Task objective
Which of the lines in the data below contain the string "RESET"? Copy each of them.

Dataset extract
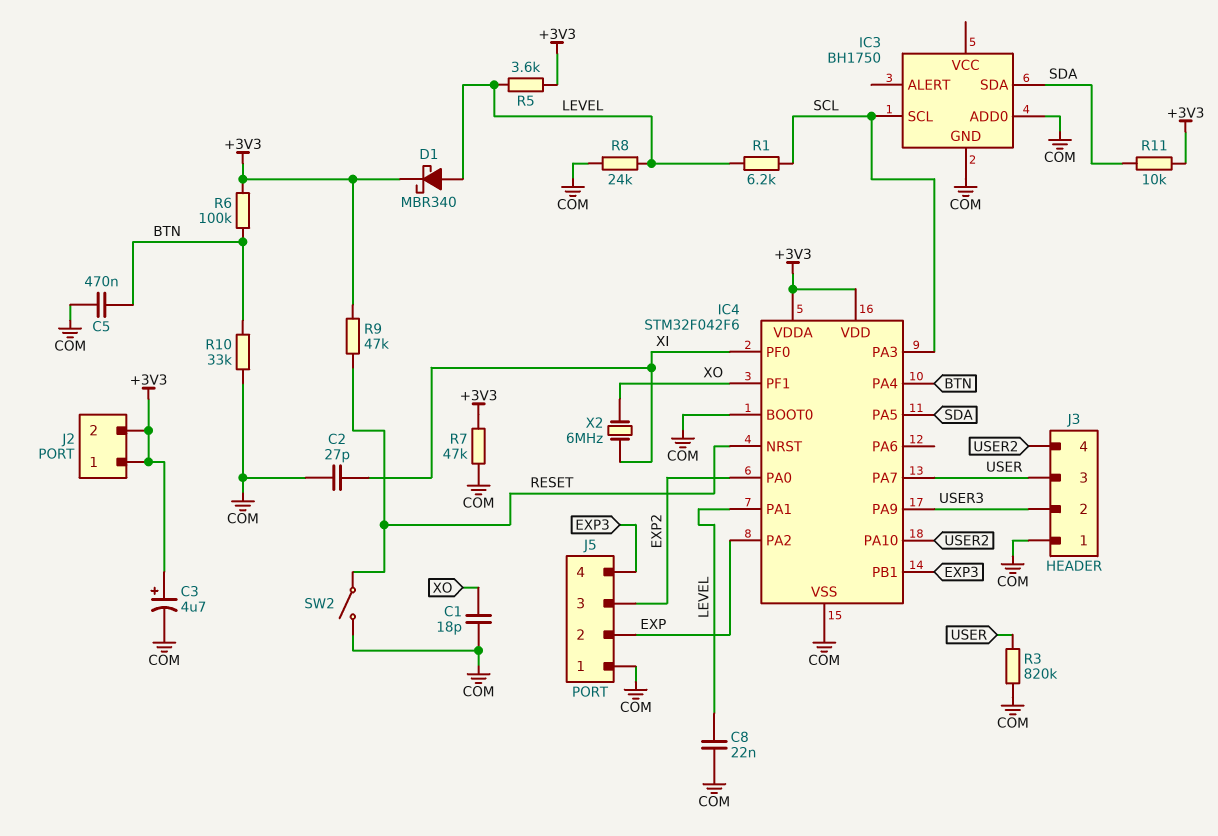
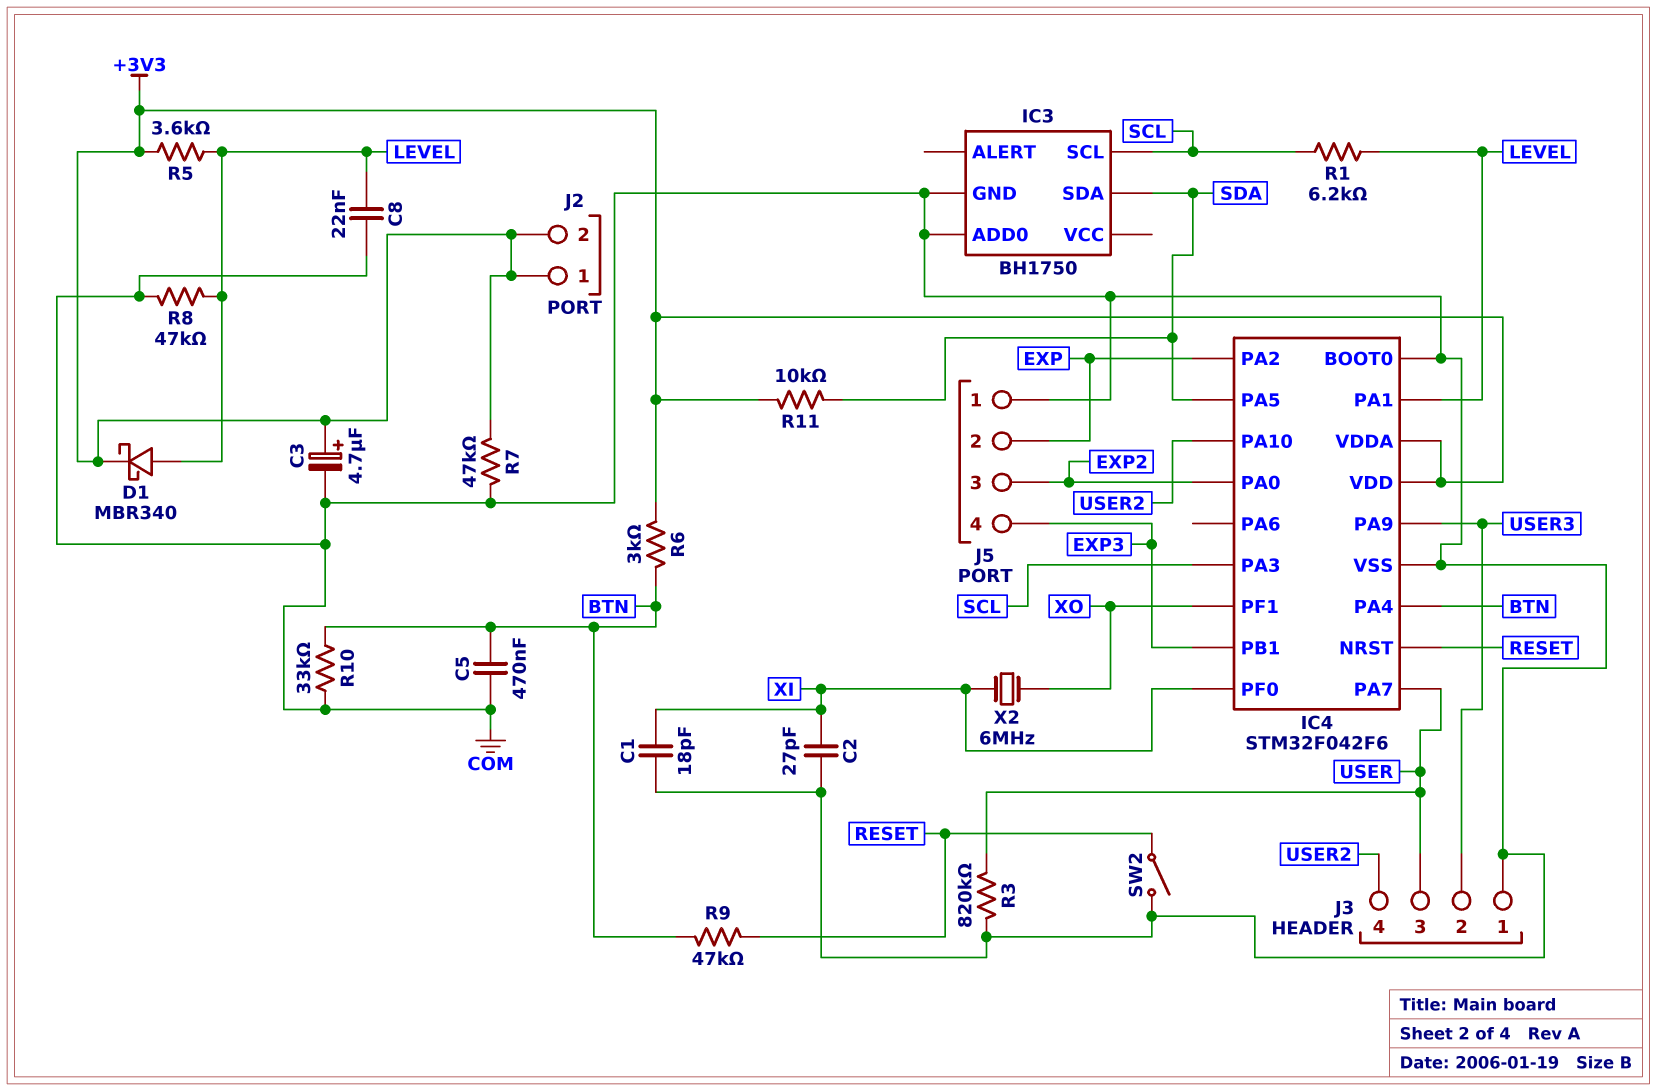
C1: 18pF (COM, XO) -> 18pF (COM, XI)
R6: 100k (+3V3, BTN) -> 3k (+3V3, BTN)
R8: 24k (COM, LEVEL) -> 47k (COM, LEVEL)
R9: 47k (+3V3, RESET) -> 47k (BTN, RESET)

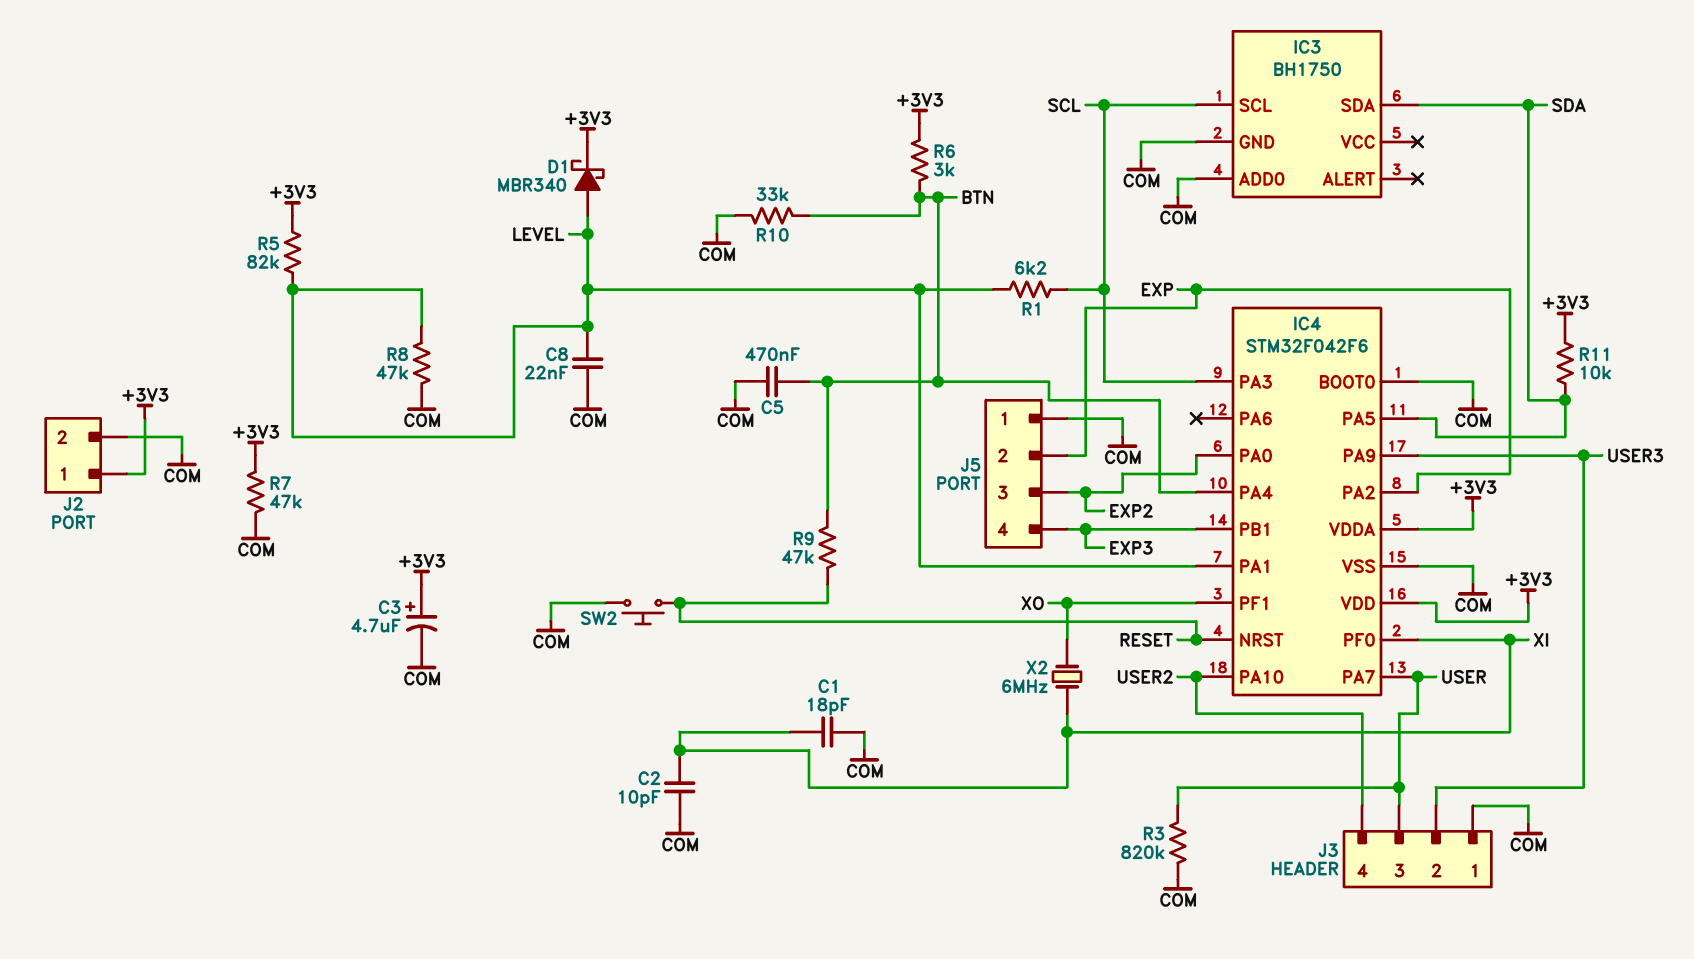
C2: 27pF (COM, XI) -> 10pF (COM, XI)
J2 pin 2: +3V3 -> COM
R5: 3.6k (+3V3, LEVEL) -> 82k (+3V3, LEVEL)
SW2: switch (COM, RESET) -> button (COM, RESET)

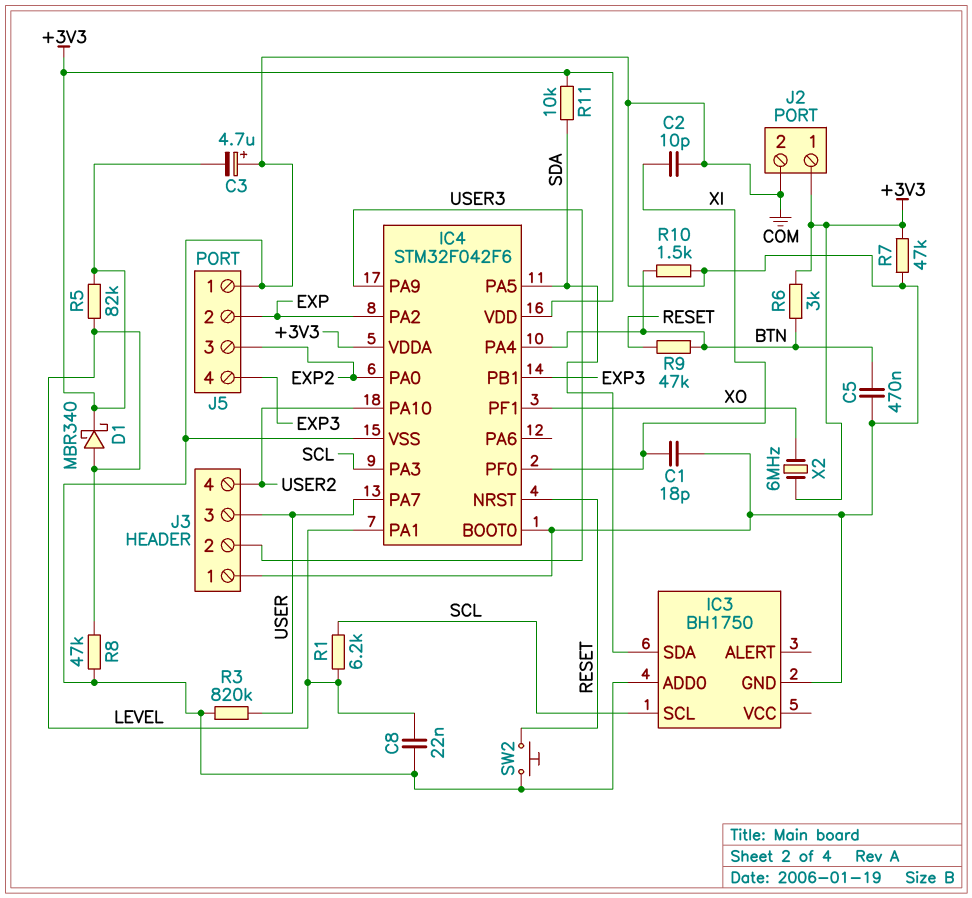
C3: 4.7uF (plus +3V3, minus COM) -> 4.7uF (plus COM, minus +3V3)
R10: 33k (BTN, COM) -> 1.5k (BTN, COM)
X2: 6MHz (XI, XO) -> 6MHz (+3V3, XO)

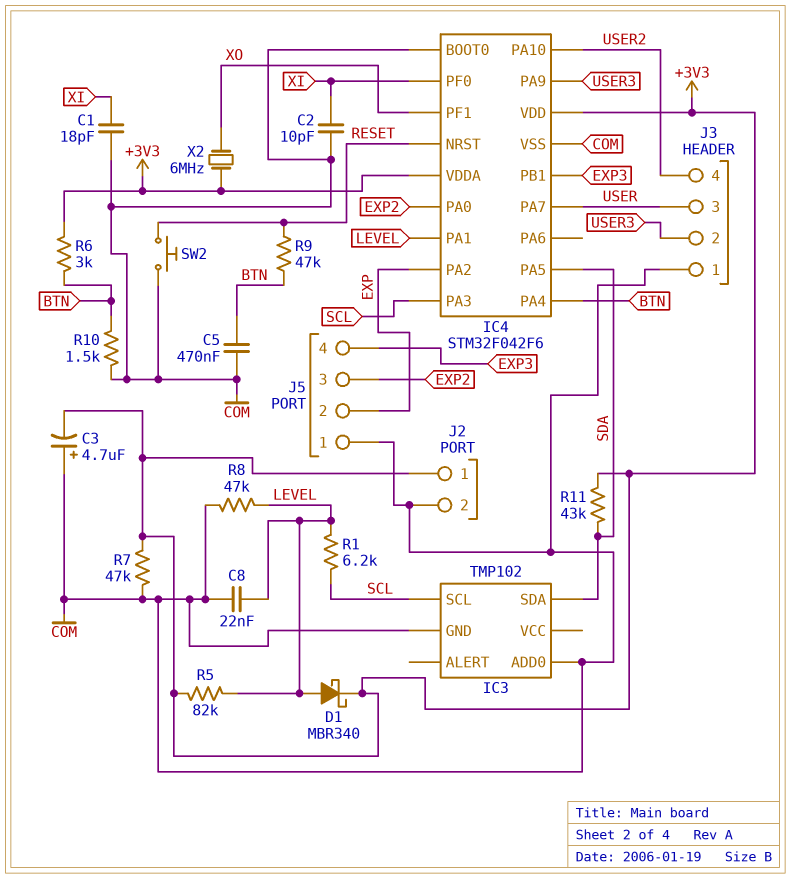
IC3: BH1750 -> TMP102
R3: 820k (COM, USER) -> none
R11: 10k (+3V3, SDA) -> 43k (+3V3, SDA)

Output of the task
R9: 47k (+3V3, RESET) -> 47k (BTN, RESET)
SW2: switch (COM, RESET) -> button (COM, RESET)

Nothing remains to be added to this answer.